### Task instructions
Each line below from the one containing "SOIL pin AO: A1 -> D12" through the one containing "RFID2 pin MISO: MI -> none" should be output exactly as it stands, and no other line should appear.

### Provided records
════
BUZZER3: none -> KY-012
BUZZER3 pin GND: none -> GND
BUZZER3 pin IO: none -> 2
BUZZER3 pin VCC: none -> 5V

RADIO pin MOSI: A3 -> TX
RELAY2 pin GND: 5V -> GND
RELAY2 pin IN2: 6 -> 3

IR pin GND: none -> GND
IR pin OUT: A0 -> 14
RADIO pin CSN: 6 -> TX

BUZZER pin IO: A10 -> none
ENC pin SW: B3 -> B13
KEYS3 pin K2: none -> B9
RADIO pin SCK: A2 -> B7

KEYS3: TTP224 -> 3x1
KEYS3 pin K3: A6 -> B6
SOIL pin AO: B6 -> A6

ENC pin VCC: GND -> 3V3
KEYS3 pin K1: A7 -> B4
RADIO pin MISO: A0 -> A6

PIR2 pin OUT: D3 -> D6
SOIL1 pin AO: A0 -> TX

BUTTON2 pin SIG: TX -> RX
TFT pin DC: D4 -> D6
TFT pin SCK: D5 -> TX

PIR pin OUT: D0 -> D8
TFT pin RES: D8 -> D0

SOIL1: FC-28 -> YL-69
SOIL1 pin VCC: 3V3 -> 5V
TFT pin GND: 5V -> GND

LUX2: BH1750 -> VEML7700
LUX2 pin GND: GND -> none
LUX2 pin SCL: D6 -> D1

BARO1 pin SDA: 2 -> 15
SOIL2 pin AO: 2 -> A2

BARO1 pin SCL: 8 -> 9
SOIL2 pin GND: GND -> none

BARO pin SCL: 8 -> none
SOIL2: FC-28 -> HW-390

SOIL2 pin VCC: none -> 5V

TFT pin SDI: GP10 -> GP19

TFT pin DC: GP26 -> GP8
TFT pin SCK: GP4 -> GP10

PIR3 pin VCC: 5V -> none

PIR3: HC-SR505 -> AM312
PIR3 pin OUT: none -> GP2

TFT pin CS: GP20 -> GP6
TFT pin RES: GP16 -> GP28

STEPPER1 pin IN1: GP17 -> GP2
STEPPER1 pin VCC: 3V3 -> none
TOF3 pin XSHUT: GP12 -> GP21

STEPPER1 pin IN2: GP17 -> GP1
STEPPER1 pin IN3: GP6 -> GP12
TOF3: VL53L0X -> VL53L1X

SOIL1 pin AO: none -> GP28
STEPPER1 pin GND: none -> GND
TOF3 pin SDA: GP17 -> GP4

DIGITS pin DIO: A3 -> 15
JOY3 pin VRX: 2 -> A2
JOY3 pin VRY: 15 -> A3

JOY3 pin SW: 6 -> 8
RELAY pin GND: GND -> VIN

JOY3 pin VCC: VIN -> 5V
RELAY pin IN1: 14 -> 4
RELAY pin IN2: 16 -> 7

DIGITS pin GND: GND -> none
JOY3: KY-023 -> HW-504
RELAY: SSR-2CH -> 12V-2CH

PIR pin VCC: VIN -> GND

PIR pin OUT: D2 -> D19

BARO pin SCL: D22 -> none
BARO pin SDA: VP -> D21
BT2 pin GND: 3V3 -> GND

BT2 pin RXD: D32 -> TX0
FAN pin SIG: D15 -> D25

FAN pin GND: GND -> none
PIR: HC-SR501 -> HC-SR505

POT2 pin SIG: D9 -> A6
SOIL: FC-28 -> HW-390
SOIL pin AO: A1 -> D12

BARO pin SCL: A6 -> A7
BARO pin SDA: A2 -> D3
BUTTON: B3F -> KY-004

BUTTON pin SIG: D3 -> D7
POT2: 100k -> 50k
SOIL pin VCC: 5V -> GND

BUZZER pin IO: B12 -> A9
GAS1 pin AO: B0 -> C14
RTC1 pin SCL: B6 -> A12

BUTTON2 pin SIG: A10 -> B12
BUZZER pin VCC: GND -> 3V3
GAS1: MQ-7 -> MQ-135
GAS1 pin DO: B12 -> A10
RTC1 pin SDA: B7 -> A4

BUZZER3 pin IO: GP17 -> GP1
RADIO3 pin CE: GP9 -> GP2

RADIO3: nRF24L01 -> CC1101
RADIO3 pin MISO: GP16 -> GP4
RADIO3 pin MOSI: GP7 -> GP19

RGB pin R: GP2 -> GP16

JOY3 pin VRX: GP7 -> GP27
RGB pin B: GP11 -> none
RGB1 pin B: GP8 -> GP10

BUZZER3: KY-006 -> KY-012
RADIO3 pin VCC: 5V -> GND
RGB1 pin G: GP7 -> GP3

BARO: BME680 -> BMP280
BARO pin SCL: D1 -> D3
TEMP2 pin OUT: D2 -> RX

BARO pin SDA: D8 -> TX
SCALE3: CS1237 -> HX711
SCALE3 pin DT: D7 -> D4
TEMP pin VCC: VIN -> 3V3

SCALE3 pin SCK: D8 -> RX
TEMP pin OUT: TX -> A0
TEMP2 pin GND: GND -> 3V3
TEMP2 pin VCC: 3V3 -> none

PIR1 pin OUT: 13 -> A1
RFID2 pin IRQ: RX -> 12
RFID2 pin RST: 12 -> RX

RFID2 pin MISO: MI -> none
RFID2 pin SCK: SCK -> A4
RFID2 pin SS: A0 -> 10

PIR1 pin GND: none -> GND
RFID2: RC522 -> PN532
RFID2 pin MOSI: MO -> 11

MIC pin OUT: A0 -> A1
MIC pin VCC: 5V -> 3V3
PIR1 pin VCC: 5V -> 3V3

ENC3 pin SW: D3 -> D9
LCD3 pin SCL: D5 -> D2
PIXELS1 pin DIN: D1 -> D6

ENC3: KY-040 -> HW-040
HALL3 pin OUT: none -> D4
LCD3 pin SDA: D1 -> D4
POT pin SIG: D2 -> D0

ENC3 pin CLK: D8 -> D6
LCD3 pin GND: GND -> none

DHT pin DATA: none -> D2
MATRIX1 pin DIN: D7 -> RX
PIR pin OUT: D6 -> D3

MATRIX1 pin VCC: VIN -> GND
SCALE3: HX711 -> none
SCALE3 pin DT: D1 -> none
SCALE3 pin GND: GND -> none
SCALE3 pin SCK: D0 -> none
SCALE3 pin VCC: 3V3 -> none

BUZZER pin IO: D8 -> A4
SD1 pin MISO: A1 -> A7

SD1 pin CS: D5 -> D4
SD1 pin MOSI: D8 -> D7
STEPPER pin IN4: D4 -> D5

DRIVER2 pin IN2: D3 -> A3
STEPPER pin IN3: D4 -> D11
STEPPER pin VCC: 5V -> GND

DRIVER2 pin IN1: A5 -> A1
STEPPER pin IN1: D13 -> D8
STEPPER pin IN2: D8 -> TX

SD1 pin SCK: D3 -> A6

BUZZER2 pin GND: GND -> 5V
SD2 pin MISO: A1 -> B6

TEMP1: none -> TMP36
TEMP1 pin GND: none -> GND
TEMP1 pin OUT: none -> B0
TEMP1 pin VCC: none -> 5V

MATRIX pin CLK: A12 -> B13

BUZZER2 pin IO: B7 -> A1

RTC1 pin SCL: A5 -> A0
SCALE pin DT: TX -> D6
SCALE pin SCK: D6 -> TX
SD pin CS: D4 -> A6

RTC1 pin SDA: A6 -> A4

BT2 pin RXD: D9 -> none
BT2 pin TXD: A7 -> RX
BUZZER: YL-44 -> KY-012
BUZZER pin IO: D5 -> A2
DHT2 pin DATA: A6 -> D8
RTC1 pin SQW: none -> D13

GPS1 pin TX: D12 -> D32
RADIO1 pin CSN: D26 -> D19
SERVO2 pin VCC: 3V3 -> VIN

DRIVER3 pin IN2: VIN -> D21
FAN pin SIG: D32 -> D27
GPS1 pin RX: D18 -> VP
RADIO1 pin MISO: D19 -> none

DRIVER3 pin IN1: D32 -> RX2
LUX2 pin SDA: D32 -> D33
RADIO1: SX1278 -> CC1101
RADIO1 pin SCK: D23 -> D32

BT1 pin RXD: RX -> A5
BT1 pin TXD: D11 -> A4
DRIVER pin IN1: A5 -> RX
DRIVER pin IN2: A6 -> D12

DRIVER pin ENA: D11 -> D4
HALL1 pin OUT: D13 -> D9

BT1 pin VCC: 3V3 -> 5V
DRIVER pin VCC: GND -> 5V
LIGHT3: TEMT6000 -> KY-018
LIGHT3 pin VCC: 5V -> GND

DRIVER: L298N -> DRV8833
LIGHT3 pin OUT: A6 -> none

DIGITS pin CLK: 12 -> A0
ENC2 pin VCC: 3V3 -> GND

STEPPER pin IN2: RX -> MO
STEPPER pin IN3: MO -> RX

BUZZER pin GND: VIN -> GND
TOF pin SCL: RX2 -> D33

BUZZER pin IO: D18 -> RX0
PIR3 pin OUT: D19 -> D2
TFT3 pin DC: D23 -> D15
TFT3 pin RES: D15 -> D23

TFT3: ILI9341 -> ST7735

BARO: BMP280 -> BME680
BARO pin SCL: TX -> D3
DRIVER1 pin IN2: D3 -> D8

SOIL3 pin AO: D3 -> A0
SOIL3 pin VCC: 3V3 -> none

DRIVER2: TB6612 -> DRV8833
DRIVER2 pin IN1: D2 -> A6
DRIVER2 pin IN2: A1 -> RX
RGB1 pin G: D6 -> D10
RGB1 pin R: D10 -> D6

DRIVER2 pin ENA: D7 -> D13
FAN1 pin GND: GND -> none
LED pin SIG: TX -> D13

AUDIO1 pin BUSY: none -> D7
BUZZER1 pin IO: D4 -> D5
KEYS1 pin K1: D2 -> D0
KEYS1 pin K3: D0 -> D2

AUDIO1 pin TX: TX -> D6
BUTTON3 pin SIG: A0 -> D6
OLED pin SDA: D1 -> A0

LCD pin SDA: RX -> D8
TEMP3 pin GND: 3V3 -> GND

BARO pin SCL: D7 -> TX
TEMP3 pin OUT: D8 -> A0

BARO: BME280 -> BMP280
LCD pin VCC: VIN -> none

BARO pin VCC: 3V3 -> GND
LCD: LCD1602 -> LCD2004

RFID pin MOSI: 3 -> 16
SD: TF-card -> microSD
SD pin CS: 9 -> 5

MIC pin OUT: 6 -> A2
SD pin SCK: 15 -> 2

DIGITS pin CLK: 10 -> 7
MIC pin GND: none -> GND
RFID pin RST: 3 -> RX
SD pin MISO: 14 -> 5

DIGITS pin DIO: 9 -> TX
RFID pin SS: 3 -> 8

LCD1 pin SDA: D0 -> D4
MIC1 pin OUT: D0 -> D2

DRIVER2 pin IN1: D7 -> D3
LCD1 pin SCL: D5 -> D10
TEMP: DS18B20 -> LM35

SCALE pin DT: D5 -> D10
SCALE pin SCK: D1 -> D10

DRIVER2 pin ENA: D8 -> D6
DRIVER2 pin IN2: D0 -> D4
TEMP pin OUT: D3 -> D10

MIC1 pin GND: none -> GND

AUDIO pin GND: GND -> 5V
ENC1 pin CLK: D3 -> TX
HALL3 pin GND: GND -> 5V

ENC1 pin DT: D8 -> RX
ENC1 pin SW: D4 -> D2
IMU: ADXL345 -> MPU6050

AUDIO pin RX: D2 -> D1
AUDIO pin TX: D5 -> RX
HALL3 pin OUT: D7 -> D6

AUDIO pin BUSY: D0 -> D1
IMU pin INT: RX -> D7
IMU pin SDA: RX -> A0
════
### Written reply
SOIL pin AO: A1 -> D12

BARO pin SCL: A6 -> A7
BARO pin SDA: A2 -> D3
BUTTON: B3F -> KY-004

BUTTON pin SIG: D3 -> D7
POT2: 100k -> 50k
SOIL pin VCC: 5V -> GND

BUZZER pin IO: B12 -> A9
GAS1 pin AO: B0 -> C14
RTC1 pin SCL: B6 -> A12

BUTTON2 pin SIG: A10 -> B12
BUZZER pin VCC: GND -> 3V3
GAS1: MQ-7 -> MQ-135
GAS1 pin DO: B12 -> A10
RTC1 pin SDA: B7 -> A4

BUZZER3 pin IO: GP17 -> GP1
RADIO3 pin CE: GP9 -> GP2

RADIO3: nRF24L01 -> CC1101
RADIO3 pin MISO: GP16 -> GP4
RADIO3 pin MOSI: GP7 -> GP19

RGB pin R: GP2 -> GP16

JOY3 pin VRX: GP7 -> GP27
RGB pin B: GP11 -> none
RGB1 pin B: GP8 -> GP10

BUZZER3: KY-006 -> KY-012
RADIO3 pin VCC: 5V -> GND
RGB1 pin G: GP7 -> GP3

BARO: BME680 -> BMP280
BARO pin SCL: D1 -> D3
TEMP2 pin OUT: D2 -> RX

BARO pin SDA: D8 -> TX
SCALE3: CS1237 -> HX711
SCALE3 pin DT: D7 -> D4
TEMP pin VCC: VIN -> 3V3

SCALE3 pin SCK: D8 -> RX
TEMP pin OUT: TX -> A0
TEMP2 pin GND: GND -> 3V3
TEMP2 pin VCC: 3V3 -> none

PIR1 pin OUT: 13 -> A1
RFID2 pin IRQ: RX -> 12
RFID2 pin RST: 12 -> RX

RFID2 pin MISO: MI -> none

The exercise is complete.